Exercise prompt
Emit the data below verbatim, stripping out any pictures.

Dataset records
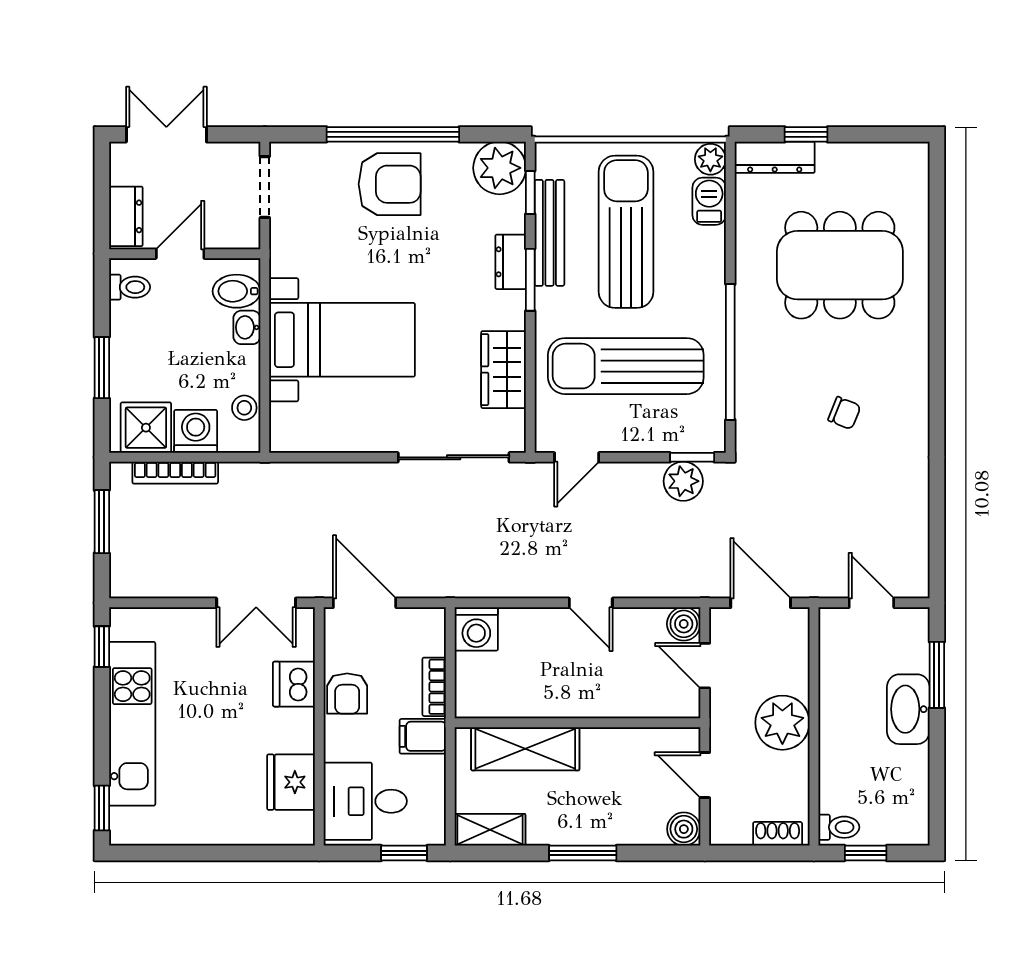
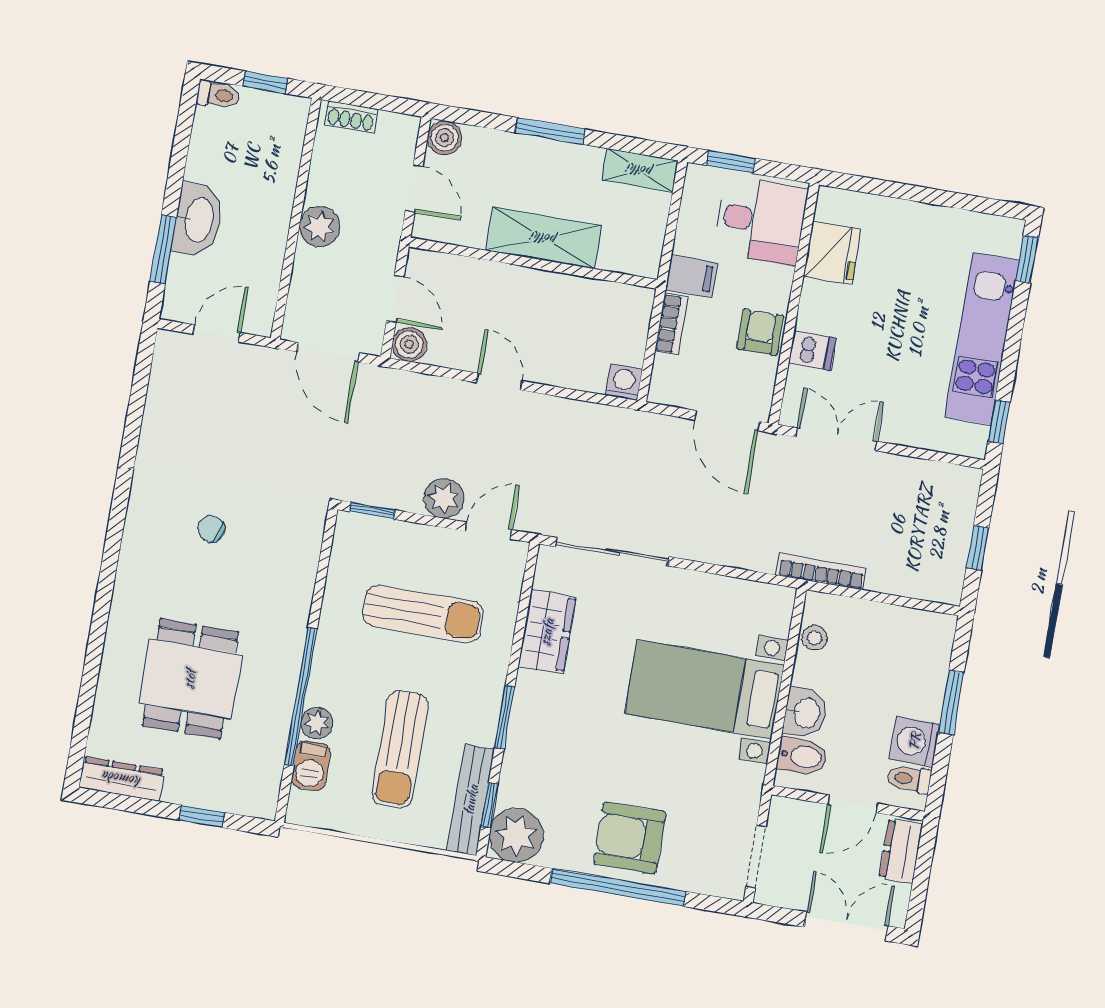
double door: (166, 134) -> (846, 926), swing flipped
dresser: (775, 157) -> (122, 779), moved
plant: (710, 159) -> (317, 723), moved
sun lounger: (626, 232) -> (400, 749), width x0.73, depth x0.75
bench: (549, 233) -> (471, 800), moved
dresser: (511, 262) -> (521, 739), removed
dining table: (840, 265) -> (190, 679), width x0.73
washbasin: (247, 327) -> (805, 713), width x1.38, depth x1.45
window: (730, 352) -> (301, 697), moved
sun lounger: (626, 366) -> (423, 614), width x0.73, depth x0.75
shower: (146, 428) -> (917, 635), removed
washing machine: (196, 431) -> (915, 741), moved, turned 90
bookcase: (175, 473) -> (821, 572), moved
plant: (683, 481) -> (444, 498), moved
window: (102, 522) -> (978, 548), width x0.67
door: (871, 603) -> (217, 333), swing flipped
washing machine: (476, 629) -> (624, 382), width x0.73, depth x0.73
dishwasher: (294, 684) -> (812, 351), width x0.73
plant: (782, 723) -> (320, 227), width x0.73, depth x0.73
shelving: (525, 749) -> (544, 238), moved
toilet: (839, 827) -> (218, 95), moved, turned 180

Written answer
double door: (166, 134) -> (846, 926), swing flipped
dresser: (775, 157) -> (122, 779), moved
plant: (710, 159) -> (317, 723), moved
sun lounger: (626, 232) -> (400, 749), width x0.73, depth x0.75
bench: (549, 233) -> (471, 800), moved
dresser: (511, 262) -> (521, 739), removed
dining table: (840, 265) -> (190, 679), width x0.73
washbasin: (247, 327) -> (805, 713), width x1.38, depth x1.45
window: (730, 352) -> (301, 697), moved
sun lounger: (626, 366) -> (423, 614), width x0.73, depth x0.75
shower: (146, 428) -> (917, 635), removed
washing machine: (196, 431) -> (915, 741), moved, turned 90
bookcase: (175, 473) -> (821, 572), moved
plant: (683, 481) -> (444, 498), moved
window: (102, 522) -> (978, 548), width x0.67
door: (871, 603) -> (217, 333), swing flipped
washing machine: (476, 629) -> (624, 382), width x0.73, depth x0.73
dishwasher: (294, 684) -> (812, 351), width x0.73
plant: (782, 723) -> (320, 227), width x0.73, depth x0.73
shelving: (525, 749) -> (544, 238), moved
toilet: (839, 827) -> (218, 95), moved, turned 180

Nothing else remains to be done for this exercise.